>>>>>
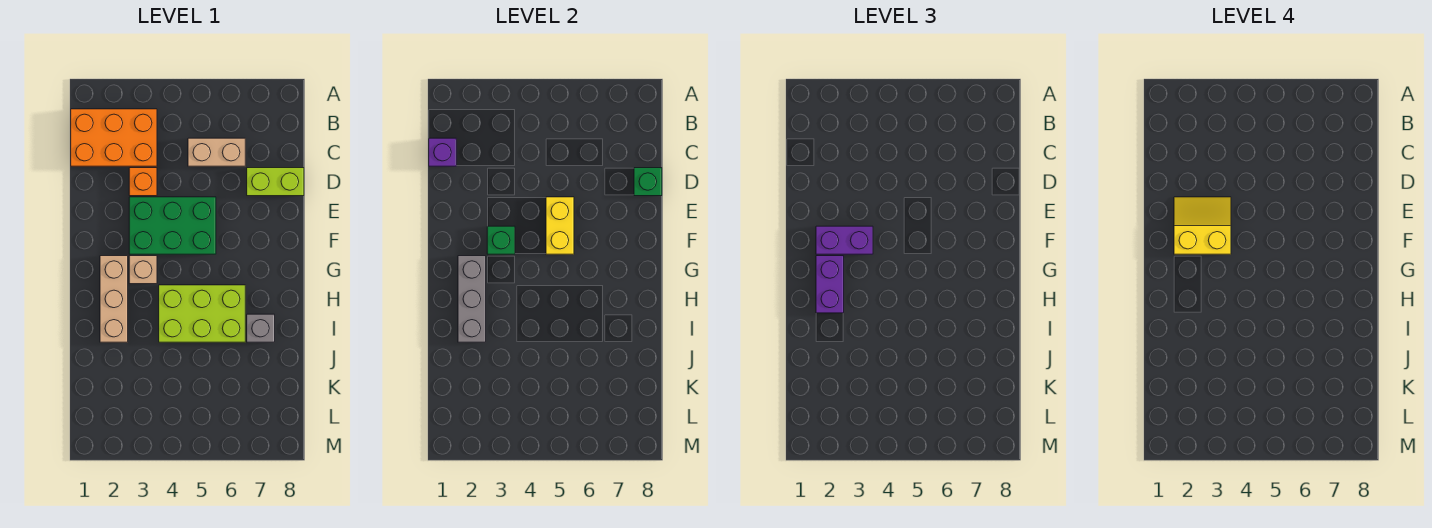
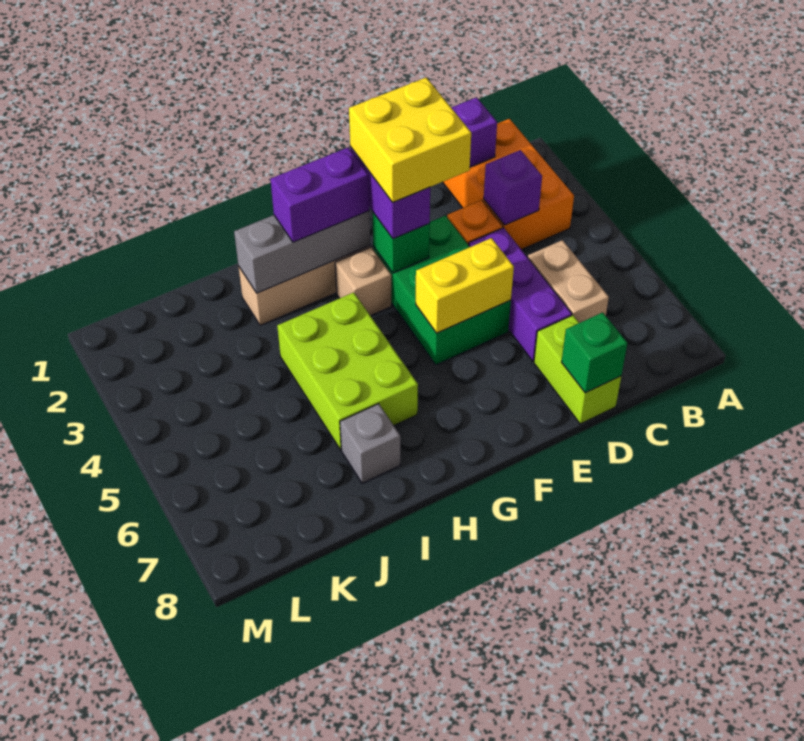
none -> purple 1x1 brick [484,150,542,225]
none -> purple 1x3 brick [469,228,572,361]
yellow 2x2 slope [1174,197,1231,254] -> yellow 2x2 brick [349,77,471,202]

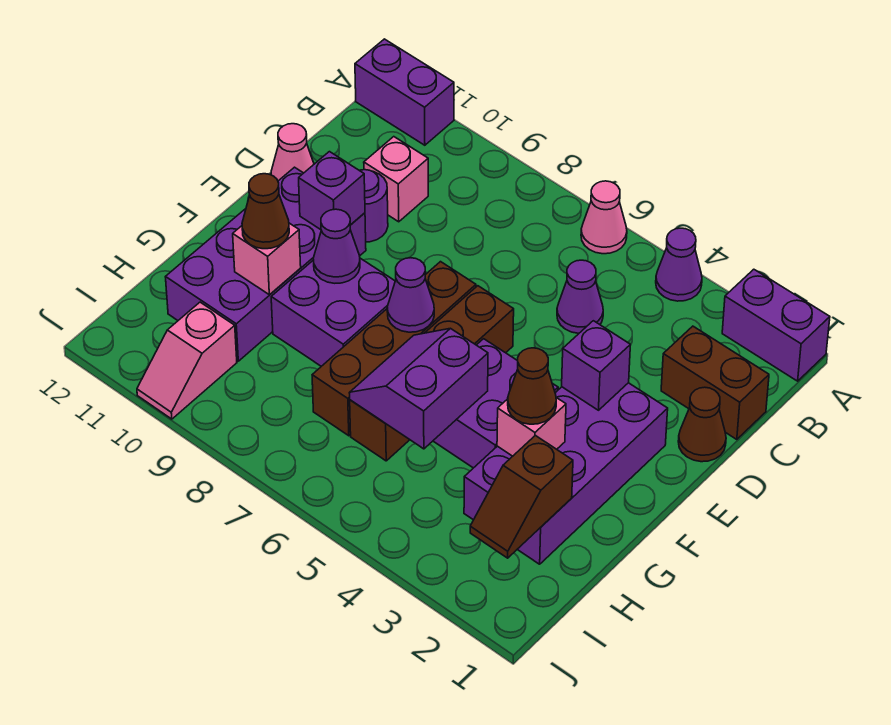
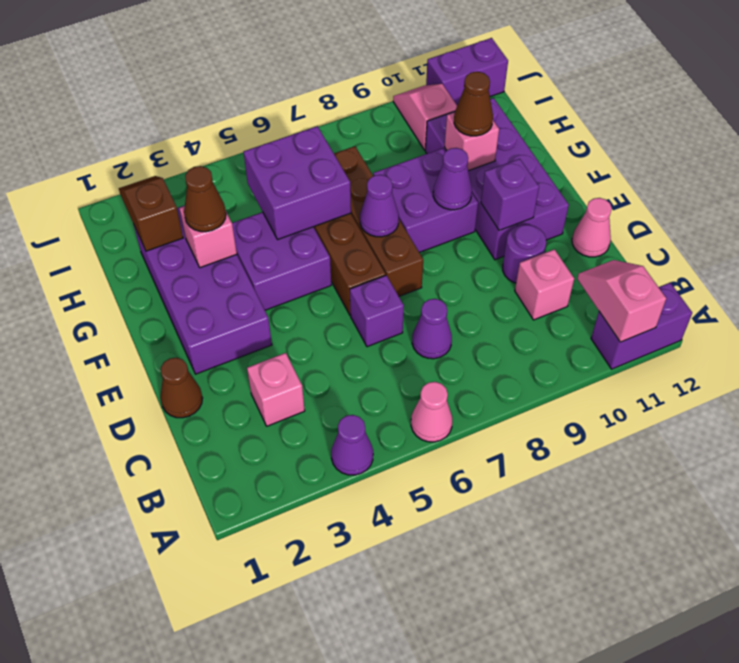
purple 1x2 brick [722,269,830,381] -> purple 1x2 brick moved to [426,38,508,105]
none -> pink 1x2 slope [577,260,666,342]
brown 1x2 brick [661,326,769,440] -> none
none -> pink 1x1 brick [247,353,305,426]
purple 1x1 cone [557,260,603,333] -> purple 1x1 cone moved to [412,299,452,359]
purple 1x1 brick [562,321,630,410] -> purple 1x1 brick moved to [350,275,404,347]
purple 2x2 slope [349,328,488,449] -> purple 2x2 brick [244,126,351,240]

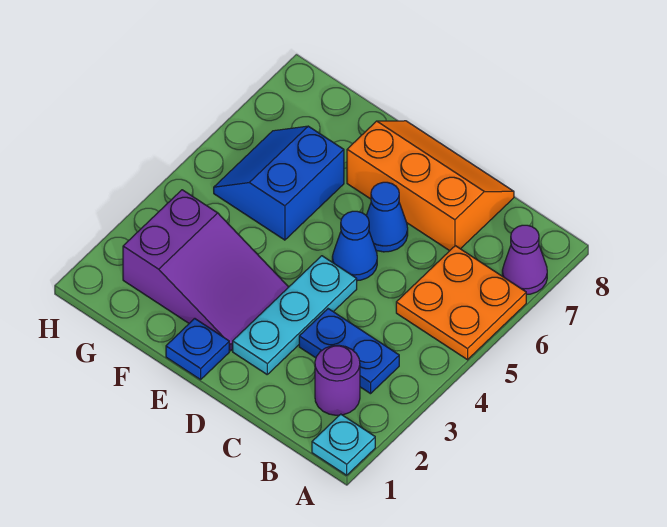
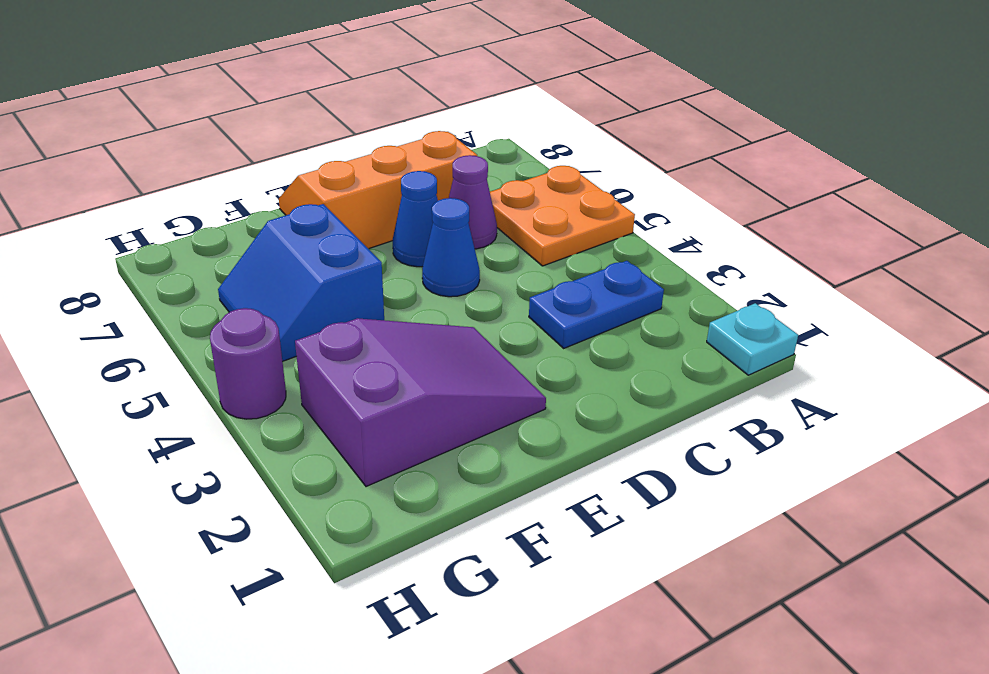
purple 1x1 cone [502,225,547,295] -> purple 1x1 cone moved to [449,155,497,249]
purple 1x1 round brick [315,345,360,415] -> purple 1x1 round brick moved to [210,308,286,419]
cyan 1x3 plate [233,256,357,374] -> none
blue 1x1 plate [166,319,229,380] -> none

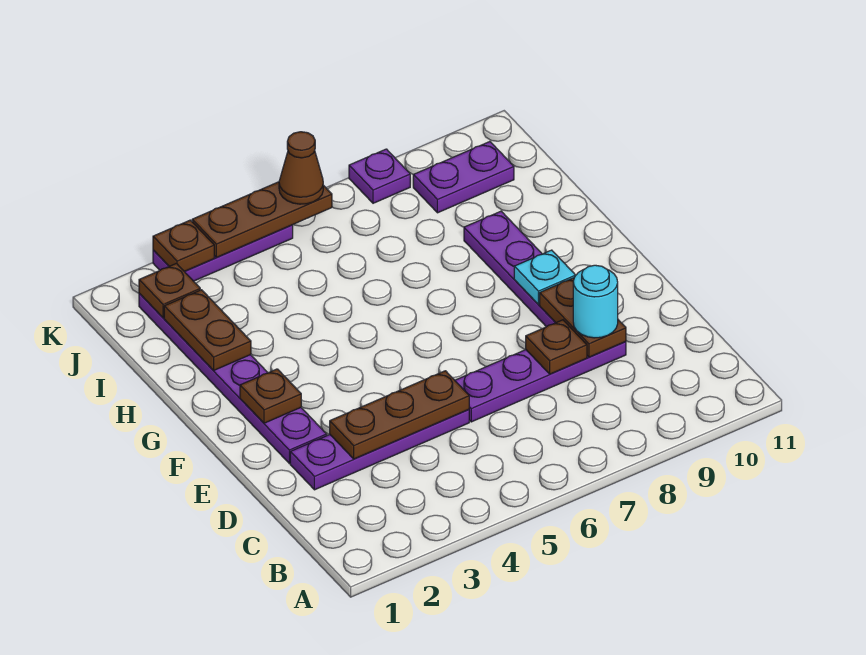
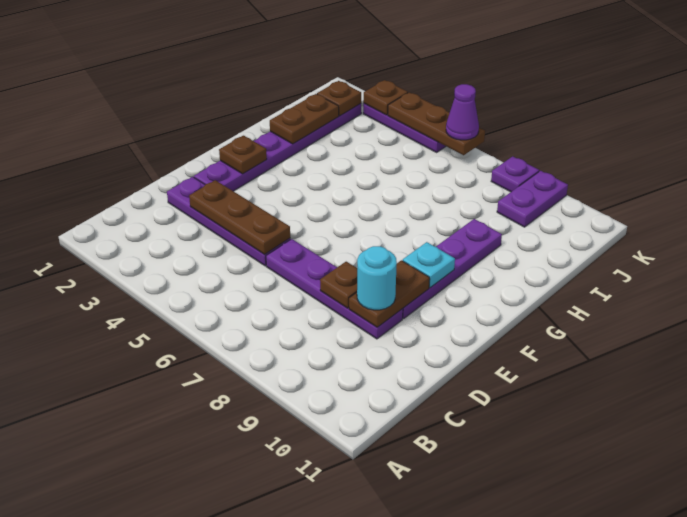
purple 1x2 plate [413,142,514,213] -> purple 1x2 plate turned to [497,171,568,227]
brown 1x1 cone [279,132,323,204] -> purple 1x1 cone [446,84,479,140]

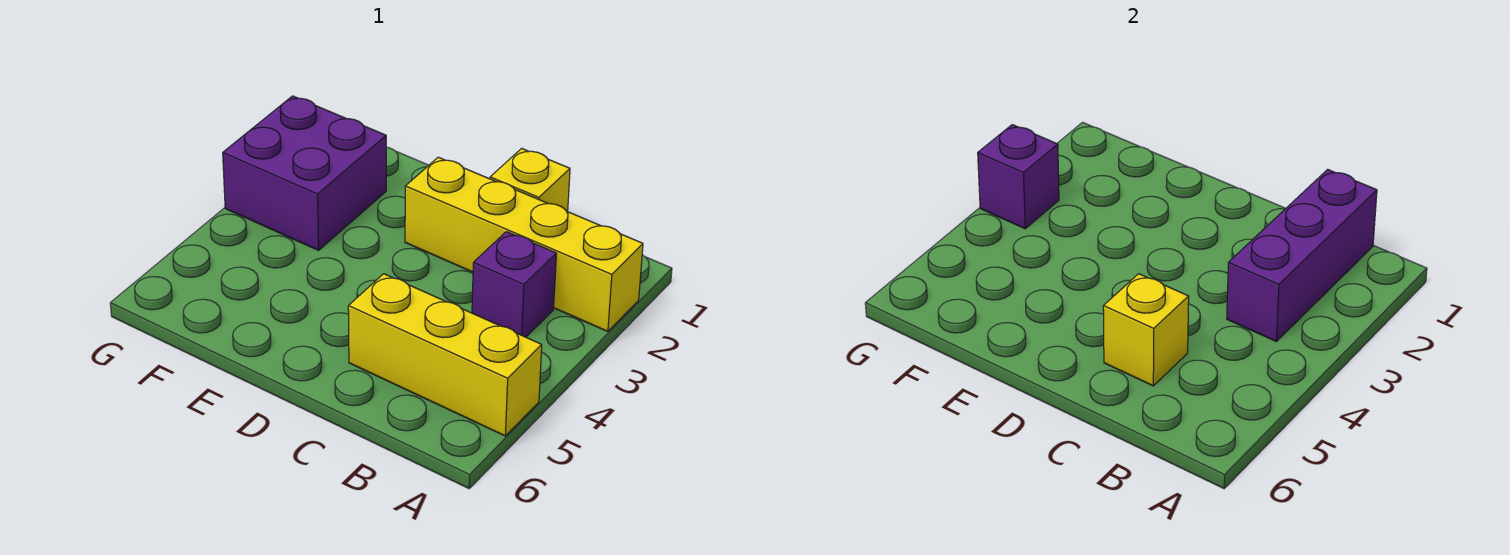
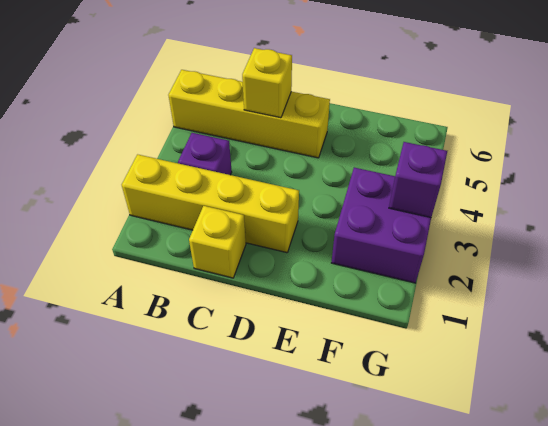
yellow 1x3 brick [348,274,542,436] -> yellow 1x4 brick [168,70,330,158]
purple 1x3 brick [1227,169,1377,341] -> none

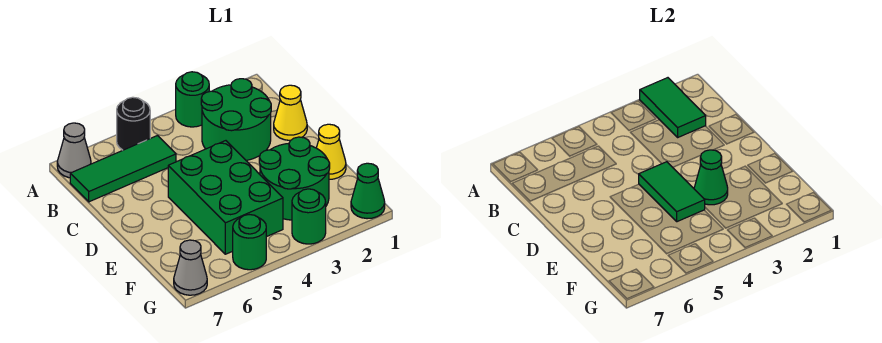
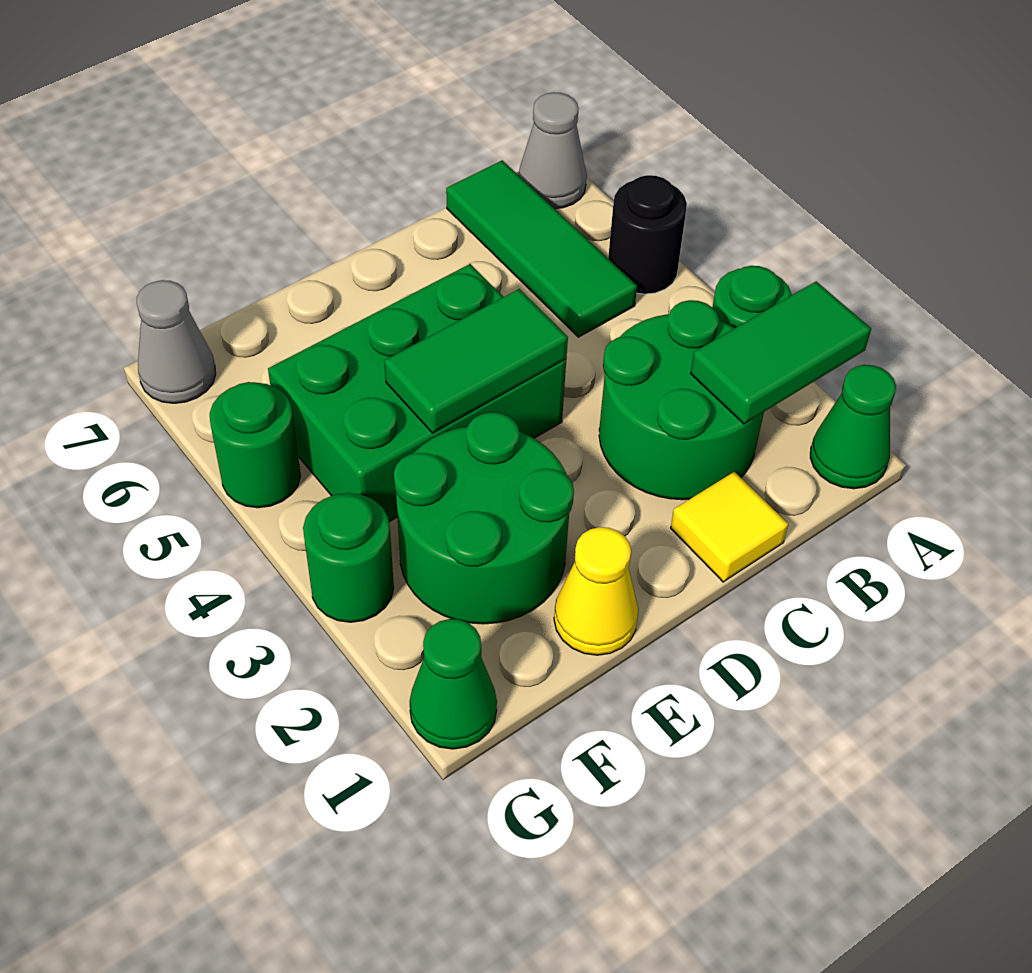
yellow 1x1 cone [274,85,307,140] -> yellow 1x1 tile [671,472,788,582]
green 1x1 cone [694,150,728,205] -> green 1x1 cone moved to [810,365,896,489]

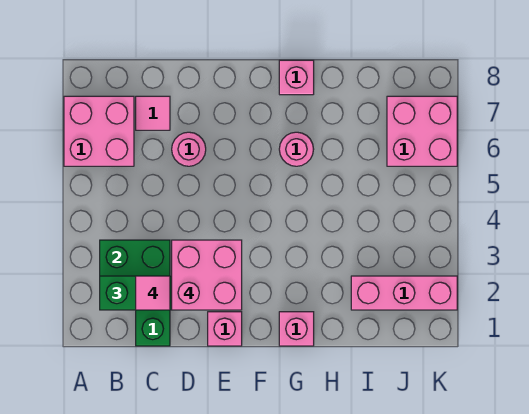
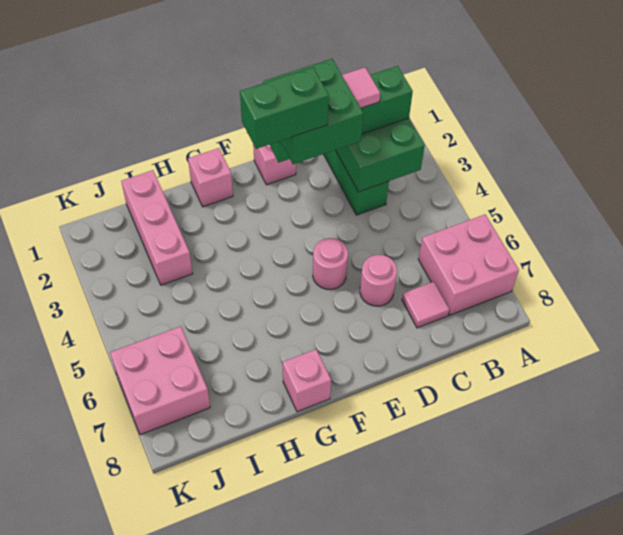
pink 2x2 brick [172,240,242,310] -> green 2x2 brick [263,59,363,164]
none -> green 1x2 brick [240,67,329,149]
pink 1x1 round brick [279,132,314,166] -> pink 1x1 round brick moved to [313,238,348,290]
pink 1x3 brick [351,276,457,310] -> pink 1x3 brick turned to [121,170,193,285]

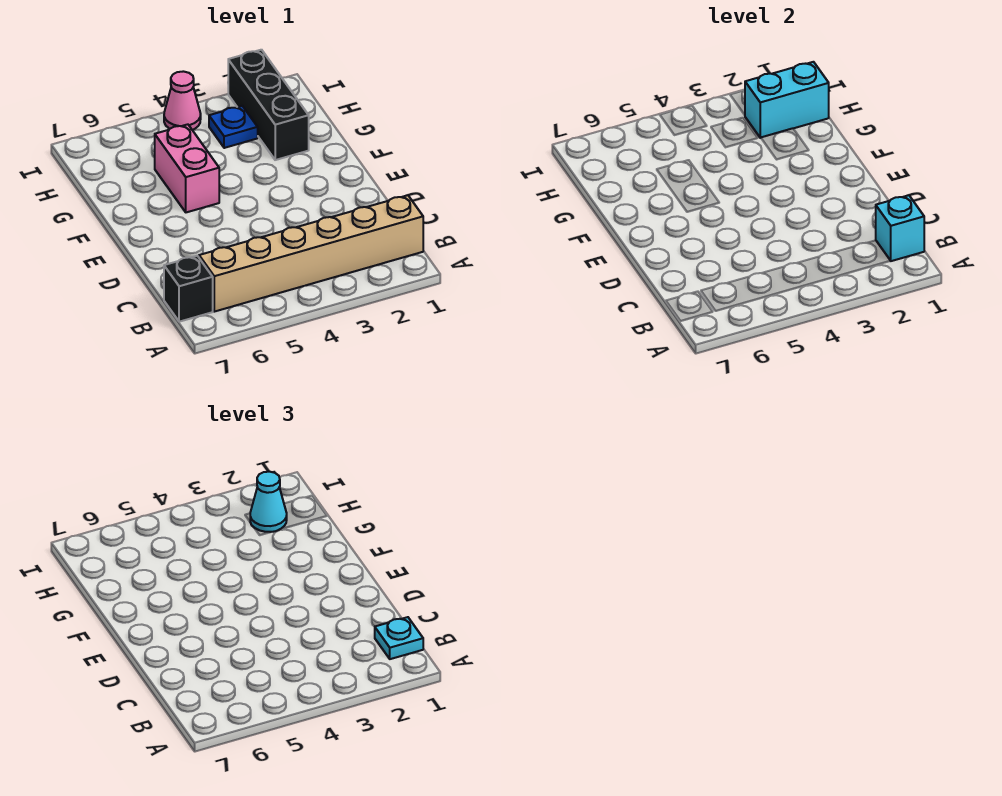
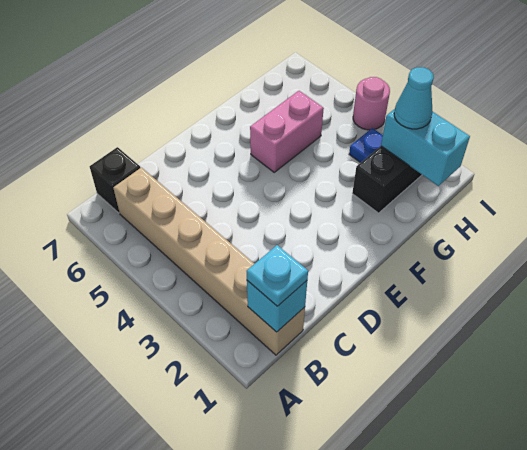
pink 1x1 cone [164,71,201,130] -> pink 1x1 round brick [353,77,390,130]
<<<<<
Write out exactly, please, the lines that start at the one containing "yellow 1x1 cone" and run through the final line of the entries, both included, leaving pictures out.

● RESULT
yellow 1x1 cone [274,85,307,140] -> yellow 1x1 tile [671,472,788,582]
green 1x1 cone [694,150,728,205] -> green 1x1 cone moved to [810,365,896,489]

pink 2x2 brick [172,240,242,310] -> green 2x2 brick [263,59,363,164]
none -> green 1x2 brick [240,67,329,149]
pink 1x1 round brick [279,132,314,166] -> pink 1x1 round brick moved to [313,238,348,290]
pink 1x3 brick [351,276,457,310] -> pink 1x3 brick turned to [121,170,193,285]

pink 1x1 cone [164,71,201,130] -> pink 1x1 round brick [353,77,390,130]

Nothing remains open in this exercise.